**Dataset extract:**
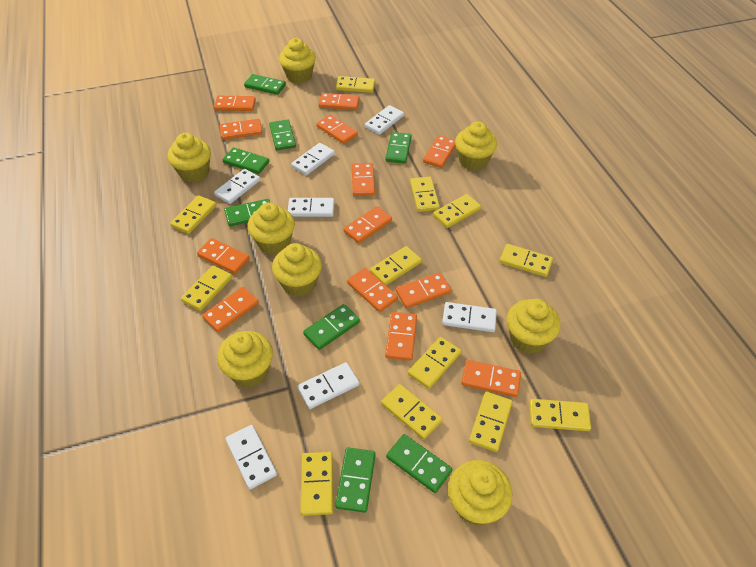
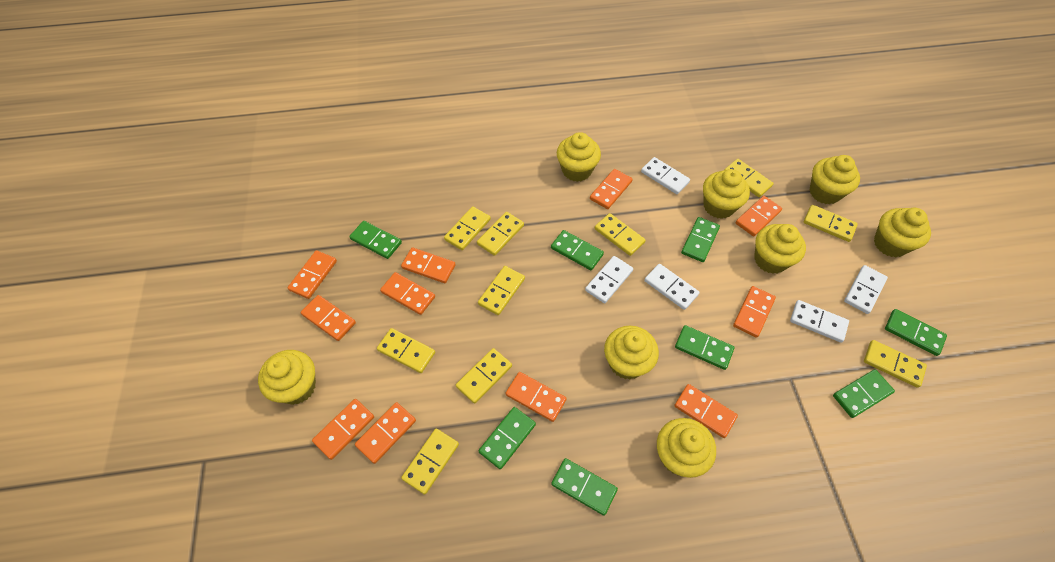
orange domino: 13 -> 11
white domino: 7 -> 5
yellow domino: 12 -> 10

**Exercise:**
Return all of the lines above without alteration, minus the pictures.

**Solution for this exercise:**
orange domino: 13 -> 11
white domino: 7 -> 5
yellow domino: 12 -> 10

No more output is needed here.